-- GIVEN INFORMATION follows --

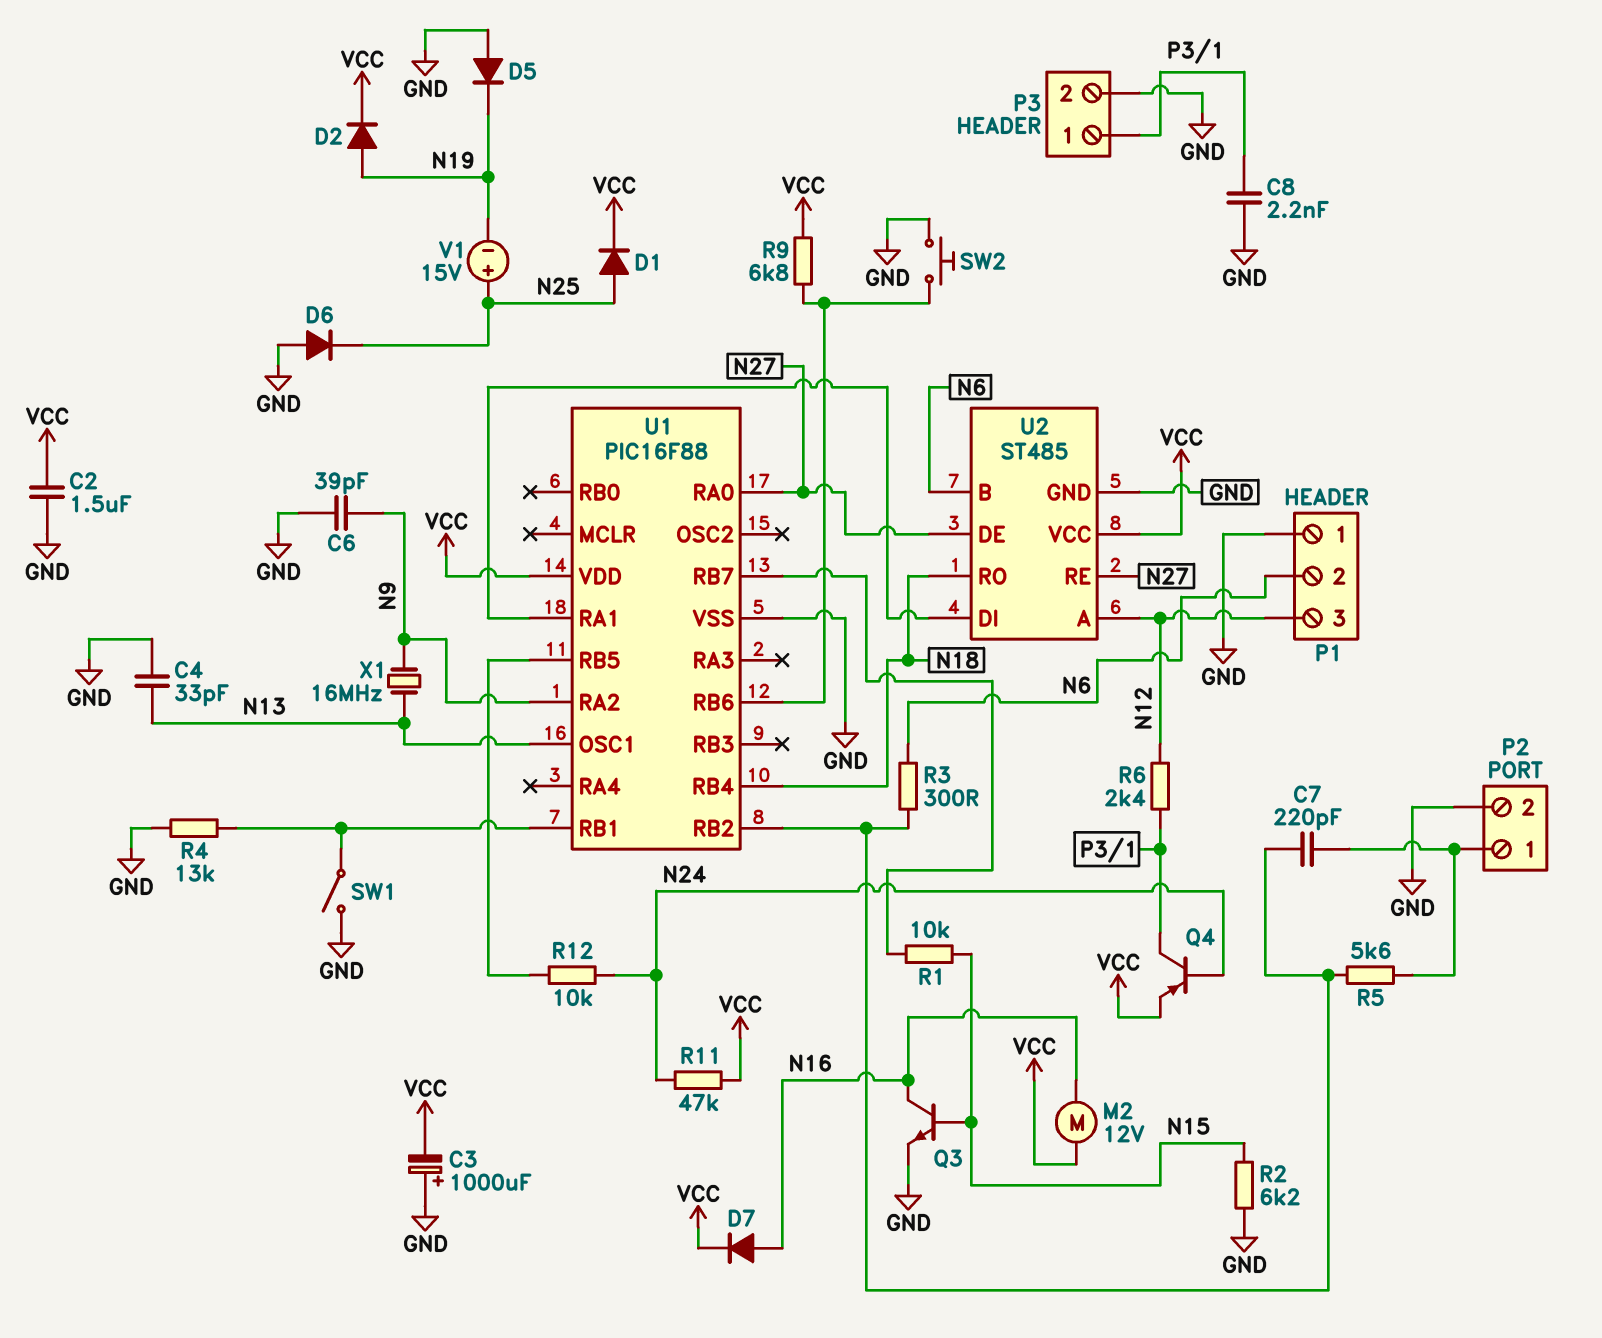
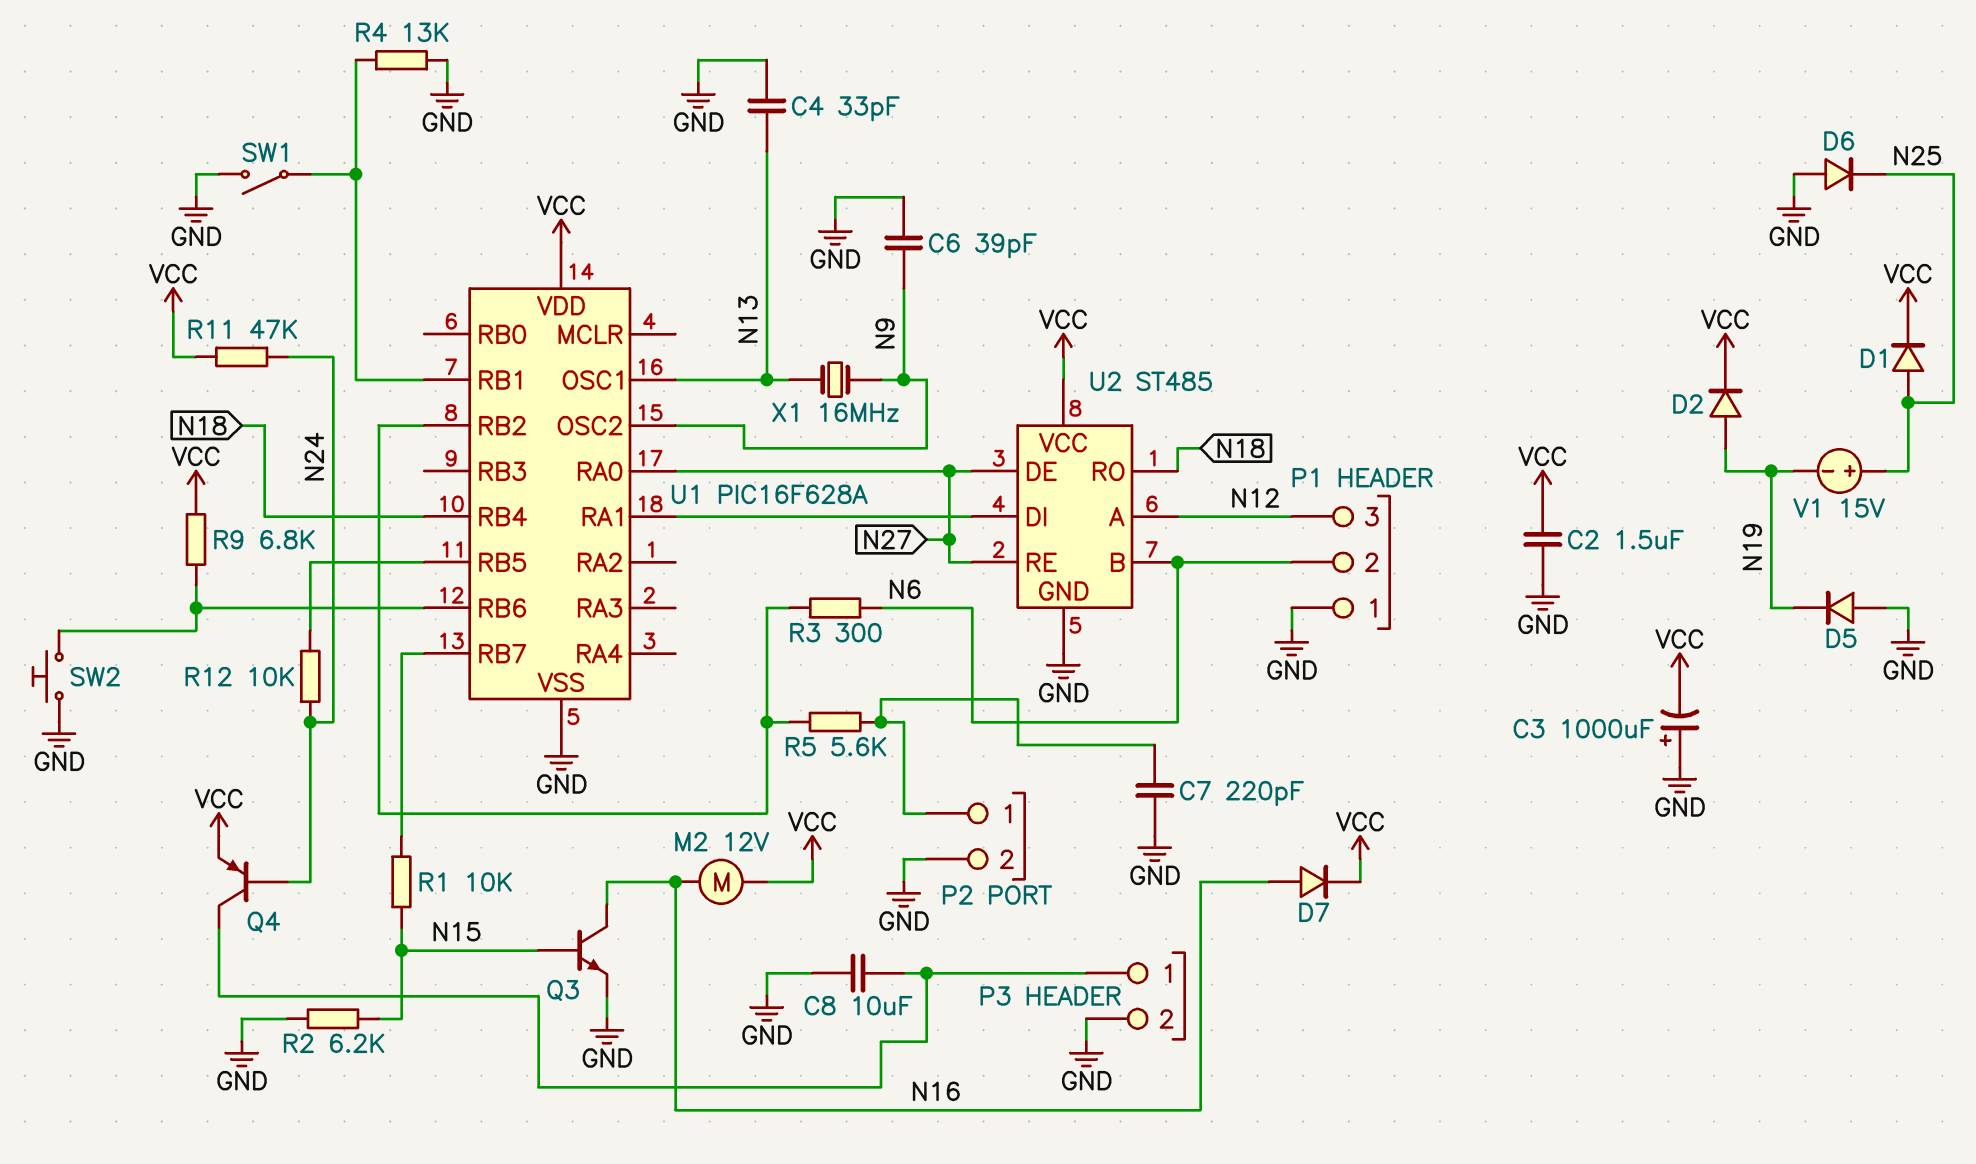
C7: 220pF (P2/1, U1/RB2) -> 220pF (GND, P2/1)
C8: 2.2nF (GND, P3/1) -> 10uF (GND, P3/1)
R6: 2.4k (N12, P3/1) -> none
U1: PIC16F88 -> PIC16F628A
U1 pin OSC2: none -> N9
U1 pin RA2: N9 -> none

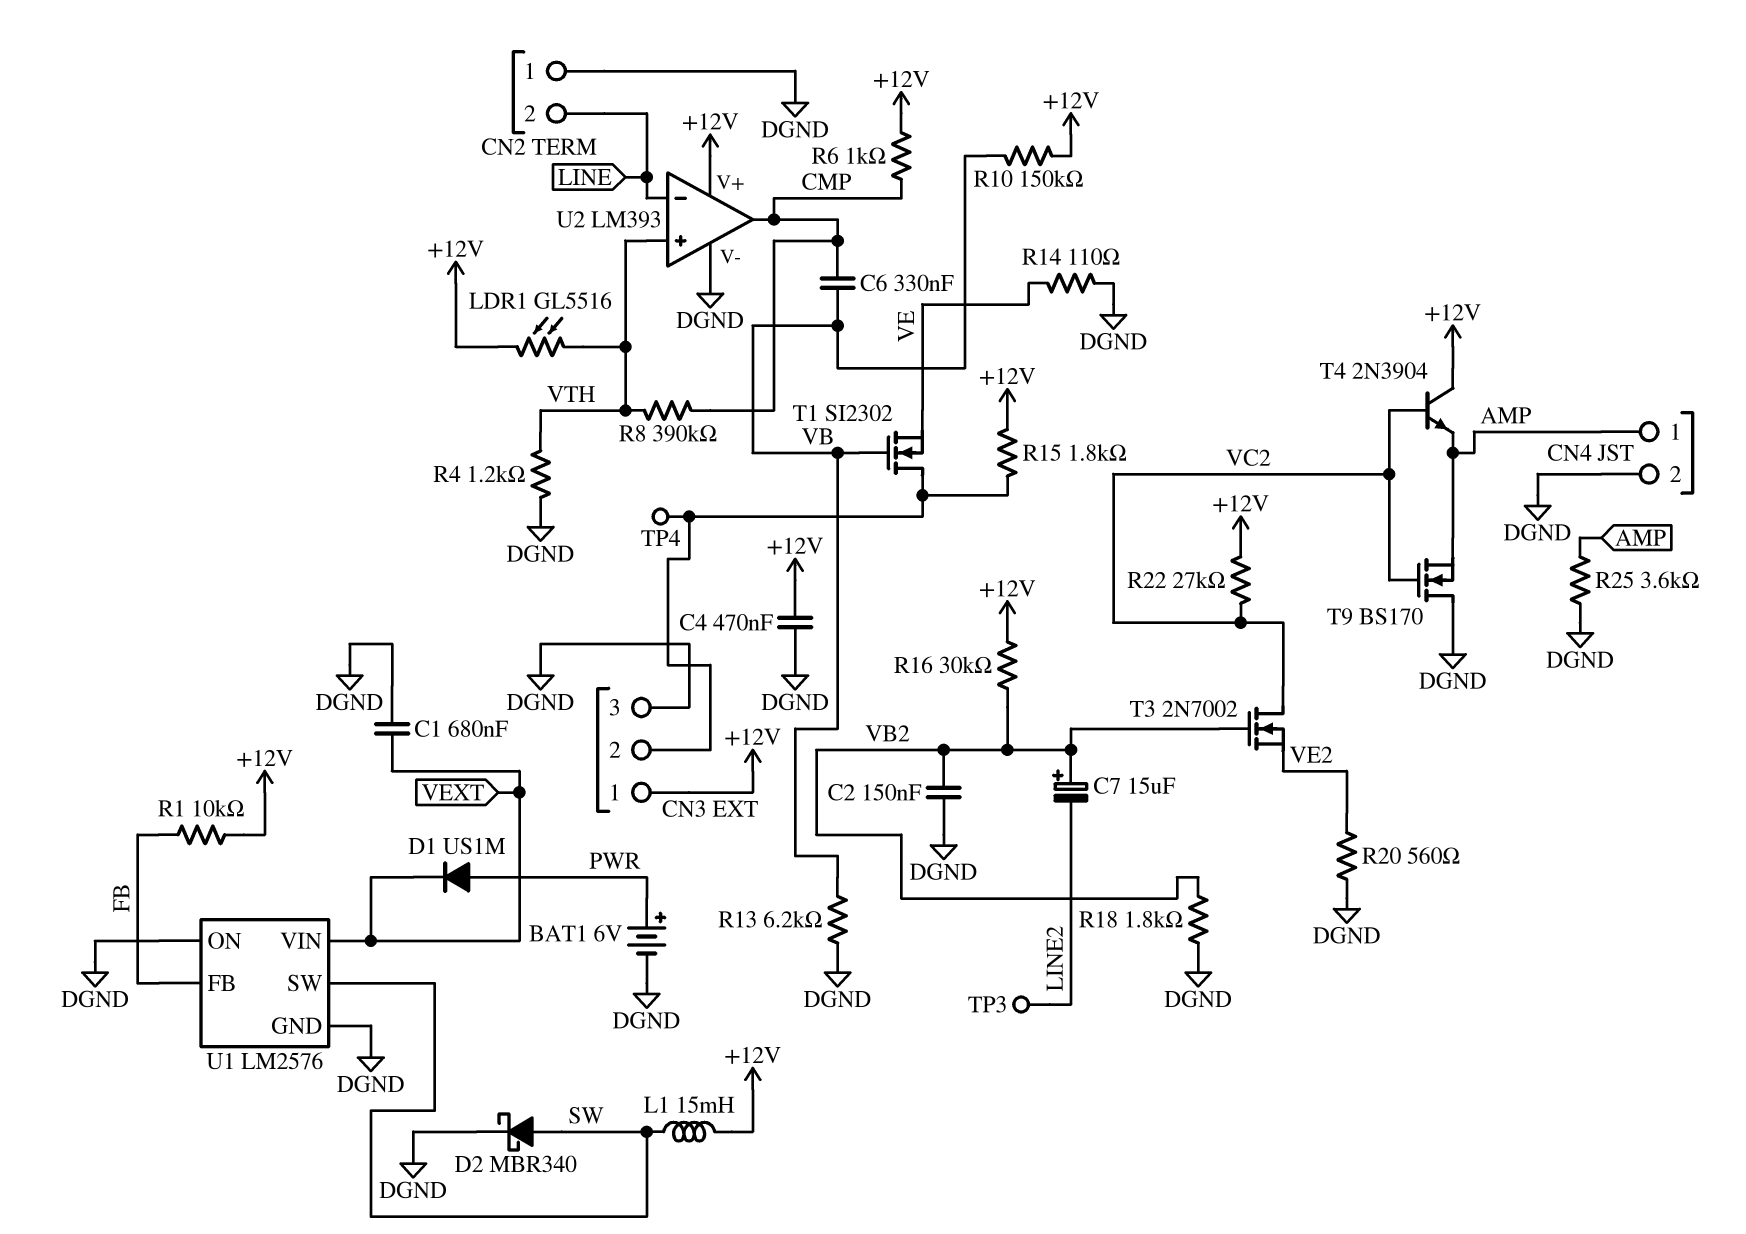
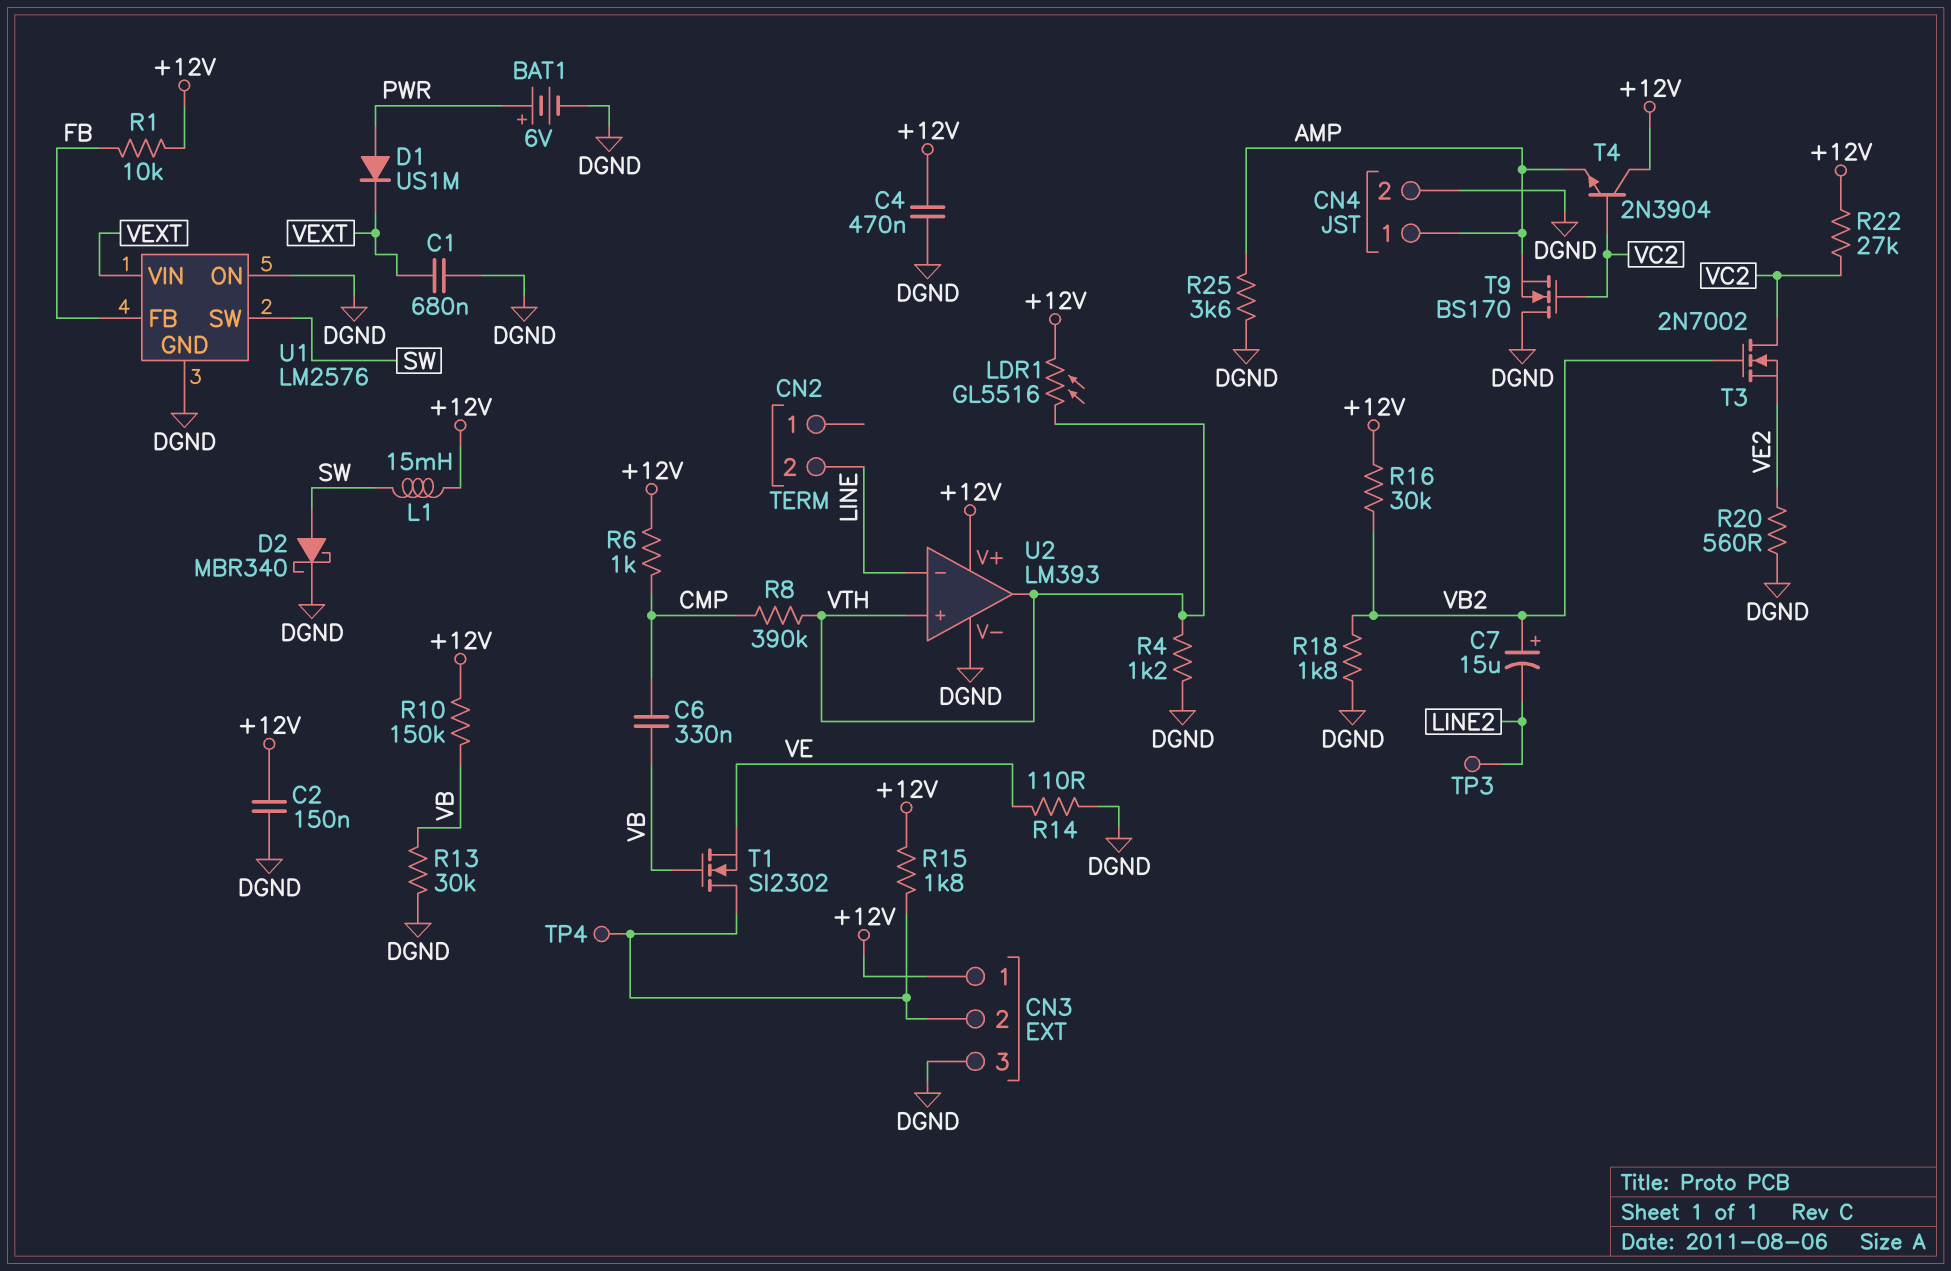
C2: 150nF (DGND, VB2) -> 150nF (+12V, DGND)
CN2 pin 1: DGND -> none
R13: 6.2k (DGND, VB) -> 30k (DGND, VB)
U2 pin out: CMP -> VTH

-- GIVEN INFORMATION concluded --

→ **WORK TO COMPLETE**: Scan the data above and copy each line containing the word "DGND".

→ **FINAL ANSWER**:
C2: 150nF (DGND, VB2) -> 150nF (+12V, DGND)
CN2 pin 1: DGND -> none
R13: 6.2k (DGND, VB) -> 30k (DGND, VB)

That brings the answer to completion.